"""

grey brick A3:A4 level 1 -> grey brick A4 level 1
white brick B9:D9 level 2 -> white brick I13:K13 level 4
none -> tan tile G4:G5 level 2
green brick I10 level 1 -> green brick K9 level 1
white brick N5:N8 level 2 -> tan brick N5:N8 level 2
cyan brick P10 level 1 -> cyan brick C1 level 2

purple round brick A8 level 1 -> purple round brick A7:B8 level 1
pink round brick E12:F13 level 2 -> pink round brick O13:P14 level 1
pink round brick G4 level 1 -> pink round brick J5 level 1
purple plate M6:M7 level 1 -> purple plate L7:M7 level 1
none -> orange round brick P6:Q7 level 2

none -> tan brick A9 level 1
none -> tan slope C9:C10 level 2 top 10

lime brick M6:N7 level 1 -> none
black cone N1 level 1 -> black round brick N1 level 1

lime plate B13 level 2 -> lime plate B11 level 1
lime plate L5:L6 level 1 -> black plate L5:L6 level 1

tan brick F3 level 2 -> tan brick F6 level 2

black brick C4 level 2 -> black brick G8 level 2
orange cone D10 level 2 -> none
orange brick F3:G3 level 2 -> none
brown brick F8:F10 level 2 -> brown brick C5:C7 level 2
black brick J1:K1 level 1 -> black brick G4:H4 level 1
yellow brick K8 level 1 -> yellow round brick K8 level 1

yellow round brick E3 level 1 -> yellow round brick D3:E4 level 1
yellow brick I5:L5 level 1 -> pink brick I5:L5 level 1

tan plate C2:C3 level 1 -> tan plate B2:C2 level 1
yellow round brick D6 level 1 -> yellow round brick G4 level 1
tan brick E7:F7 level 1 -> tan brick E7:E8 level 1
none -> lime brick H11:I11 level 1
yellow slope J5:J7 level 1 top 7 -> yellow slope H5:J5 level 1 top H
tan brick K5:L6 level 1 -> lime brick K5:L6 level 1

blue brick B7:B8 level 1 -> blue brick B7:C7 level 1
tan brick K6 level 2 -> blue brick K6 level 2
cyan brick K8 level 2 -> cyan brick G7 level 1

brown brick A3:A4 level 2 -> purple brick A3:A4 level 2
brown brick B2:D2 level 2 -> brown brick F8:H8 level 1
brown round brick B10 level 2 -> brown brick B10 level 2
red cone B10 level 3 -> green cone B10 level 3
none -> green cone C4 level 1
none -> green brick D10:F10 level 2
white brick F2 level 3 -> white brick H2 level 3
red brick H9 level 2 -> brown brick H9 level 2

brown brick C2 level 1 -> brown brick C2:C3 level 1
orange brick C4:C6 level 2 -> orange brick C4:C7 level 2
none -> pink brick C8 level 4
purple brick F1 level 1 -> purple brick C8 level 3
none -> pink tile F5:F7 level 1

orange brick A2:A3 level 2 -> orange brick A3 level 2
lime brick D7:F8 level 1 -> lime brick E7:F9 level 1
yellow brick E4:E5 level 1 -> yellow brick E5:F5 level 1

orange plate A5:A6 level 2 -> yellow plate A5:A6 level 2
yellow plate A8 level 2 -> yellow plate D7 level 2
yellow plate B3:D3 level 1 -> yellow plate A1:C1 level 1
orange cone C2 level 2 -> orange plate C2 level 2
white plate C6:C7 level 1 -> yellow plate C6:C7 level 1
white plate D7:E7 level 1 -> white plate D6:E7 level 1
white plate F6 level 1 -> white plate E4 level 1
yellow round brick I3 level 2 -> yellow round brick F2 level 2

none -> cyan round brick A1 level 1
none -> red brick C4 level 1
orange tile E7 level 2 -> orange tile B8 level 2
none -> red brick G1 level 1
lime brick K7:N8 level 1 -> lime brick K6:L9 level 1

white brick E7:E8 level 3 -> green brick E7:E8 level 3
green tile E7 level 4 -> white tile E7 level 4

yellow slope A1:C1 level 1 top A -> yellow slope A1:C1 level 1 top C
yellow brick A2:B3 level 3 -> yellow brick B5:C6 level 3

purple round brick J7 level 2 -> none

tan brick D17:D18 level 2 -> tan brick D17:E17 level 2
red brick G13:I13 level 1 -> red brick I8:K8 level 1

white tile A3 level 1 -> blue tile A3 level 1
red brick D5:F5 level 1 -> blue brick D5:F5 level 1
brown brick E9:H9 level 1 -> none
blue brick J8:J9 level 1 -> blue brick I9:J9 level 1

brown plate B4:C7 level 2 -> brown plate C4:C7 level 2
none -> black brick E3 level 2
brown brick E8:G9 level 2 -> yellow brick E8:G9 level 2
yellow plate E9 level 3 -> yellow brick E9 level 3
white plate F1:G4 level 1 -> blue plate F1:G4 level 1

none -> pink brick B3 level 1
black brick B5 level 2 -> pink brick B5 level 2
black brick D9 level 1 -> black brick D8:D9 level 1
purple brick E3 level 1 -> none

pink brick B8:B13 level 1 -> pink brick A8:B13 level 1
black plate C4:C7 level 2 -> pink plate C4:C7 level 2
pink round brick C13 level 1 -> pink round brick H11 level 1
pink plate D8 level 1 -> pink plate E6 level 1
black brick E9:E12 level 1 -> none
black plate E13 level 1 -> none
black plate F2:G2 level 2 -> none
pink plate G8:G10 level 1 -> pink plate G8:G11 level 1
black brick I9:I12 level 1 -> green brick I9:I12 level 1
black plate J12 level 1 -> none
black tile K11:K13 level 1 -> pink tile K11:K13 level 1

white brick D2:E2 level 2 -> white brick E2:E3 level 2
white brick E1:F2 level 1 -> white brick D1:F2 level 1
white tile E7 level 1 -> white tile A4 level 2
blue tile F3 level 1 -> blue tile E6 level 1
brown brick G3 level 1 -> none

"""

◆ The task
Give every entry once more, exactly as it reads.

◆ Expected answer
grey brick A3:A4 level 1 -> grey brick A4 level 1
white brick B9:D9 level 2 -> white brick I13:K13 level 4
none -> tan tile G4:G5 level 2
green brick I10 level 1 -> green brick K9 level 1
white brick N5:N8 level 2 -> tan brick N5:N8 level 2
cyan brick P10 level 1 -> cyan brick C1 level 2

purple round brick A8 level 1 -> purple round brick A7:B8 level 1
pink round brick E12:F13 level 2 -> pink round brick O13:P14 level 1
pink round brick G4 level 1 -> pink round brick J5 level 1
purple plate M6:M7 level 1 -> purple plate L7:M7 level 1
none -> orange round brick P6:Q7 level 2

none -> tan brick A9 level 1
none -> tan slope C9:C10 level 2 top 10

lime brick M6:N7 level 1 -> none
black cone N1 level 1 -> black round brick N1 level 1

lime plate B13 level 2 -> lime plate B11 level 1
lime plate L5:L6 level 1 -> black plate L5:L6 level 1

tan brick F3 level 2 -> tan brick F6 level 2

black brick C4 level 2 -> black brick G8 level 2
orange cone D10 level 2 -> none
orange brick F3:G3 level 2 -> none
brown brick F8:F10 level 2 -> brown brick C5:C7 level 2
black brick J1:K1 level 1 -> black brick G4:H4 level 1
yellow brick K8 level 1 -> yellow round brick K8 level 1

yellow round brick E3 level 1 -> yellow round brick D3:E4 level 1
yellow brick I5:L5 level 1 -> pink brick I5:L5 level 1

tan plate C2:C3 level 1 -> tan plate B2:C2 level 1
yellow round brick D6 level 1 -> yellow round brick G4 level 1
tan brick E7:F7 level 1 -> tan brick E7:E8 level 1
none -> lime brick H11:I11 level 1
yellow slope J5:J7 level 1 top 7 -> yellow slope H5:J5 level 1 top H
tan brick K5:L6 level 1 -> lime brick K5:L6 level 1

blue brick B7:B8 level 1 -> blue brick B7:C7 level 1
tan brick K6 level 2 -> blue brick K6 level 2
cyan brick K8 level 2 -> cyan brick G7 level 1

brown brick A3:A4 level 2 -> purple brick A3:A4 level 2
brown brick B2:D2 level 2 -> brown brick F8:H8 level 1
brown round brick B10 level 2 -> brown brick B10 level 2
red cone B10 level 3 -> green cone B10 level 3
none -> green cone C4 level 1
none -> green brick D10:F10 level 2
white brick F2 level 3 -> white brick H2 level 3
red brick H9 level 2 -> brown brick H9 level 2

brown brick C2 level 1 -> brown brick C2:C3 level 1
orange brick C4:C6 level 2 -> orange brick C4:C7 level 2
none -> pink brick C8 level 4
purple brick F1 level 1 -> purple brick C8 level 3
none -> pink tile F5:F7 level 1

orange brick A2:A3 level 2 -> orange brick A3 level 2
lime brick D7:F8 level 1 -> lime brick E7:F9 level 1
yellow brick E4:E5 level 1 -> yellow brick E5:F5 level 1

orange plate A5:A6 level 2 -> yellow plate A5:A6 level 2
yellow plate A8 level 2 -> yellow plate D7 level 2
yellow plate B3:D3 level 1 -> yellow plate A1:C1 level 1
orange cone C2 level 2 -> orange plate C2 level 2
white plate C6:C7 level 1 -> yellow plate C6:C7 level 1
white plate D7:E7 level 1 -> white plate D6:E7 level 1
white plate F6 level 1 -> white plate E4 level 1
yellow round brick I3 level 2 -> yellow round brick F2 level 2

none -> cyan round brick A1 level 1
none -> red brick C4 level 1
orange tile E7 level 2 -> orange tile B8 level 2
none -> red brick G1 level 1
lime brick K7:N8 level 1 -> lime brick K6:L9 level 1

white brick E7:E8 level 3 -> green brick E7:E8 level 3
green tile E7 level 4 -> white tile E7 level 4

yellow slope A1:C1 level 1 top A -> yellow slope A1:C1 level 1 top C
yellow brick A2:B3 level 3 -> yellow brick B5:C6 level 3

purple round brick J7 level 2 -> none

tan brick D17:D18 level 2 -> tan brick D17:E17 level 2
red brick G13:I13 level 1 -> red brick I8:K8 level 1

white tile A3 level 1 -> blue tile A3 level 1
red brick D5:F5 level 1 -> blue brick D5:F5 level 1
brown brick E9:H9 level 1 -> none
blue brick J8:J9 level 1 -> blue brick I9:J9 level 1

brown plate B4:C7 level 2 -> brown plate C4:C7 level 2
none -> black brick E3 level 2
brown brick E8:G9 level 2 -> yellow brick E8:G9 level 2
yellow plate E9 level 3 -> yellow brick E9 level 3
white plate F1:G4 level 1 -> blue plate F1:G4 level 1

none -> pink brick B3 level 1
black brick B5 level 2 -> pink brick B5 level 2
black brick D9 level 1 -> black brick D8:D9 level 1
purple brick E3 level 1 -> none

pink brick B8:B13 level 1 -> pink brick A8:B13 level 1
black plate C4:C7 level 2 -> pink plate C4:C7 level 2
pink round brick C13 level 1 -> pink round brick H11 level 1
pink plate D8 level 1 -> pink plate E6 level 1
black brick E9:E12 level 1 -> none
black plate E13 level 1 -> none
black plate F2:G2 level 2 -> none
pink plate G8:G10 level 1 -> pink plate G8:G11 level 1
black brick I9:I12 level 1 -> green brick I9:I12 level 1
black plate J12 level 1 -> none
black tile K11:K13 level 1 -> pink tile K11:K13 level 1

white brick D2:E2 level 2 -> white brick E2:E3 level 2
white brick E1:F2 level 1 -> white brick D1:F2 level 1
white tile E7 level 1 -> white tile A4 level 2
blue tile F3 level 1 -> blue tile E6 level 1
brown brick G3 level 1 -> none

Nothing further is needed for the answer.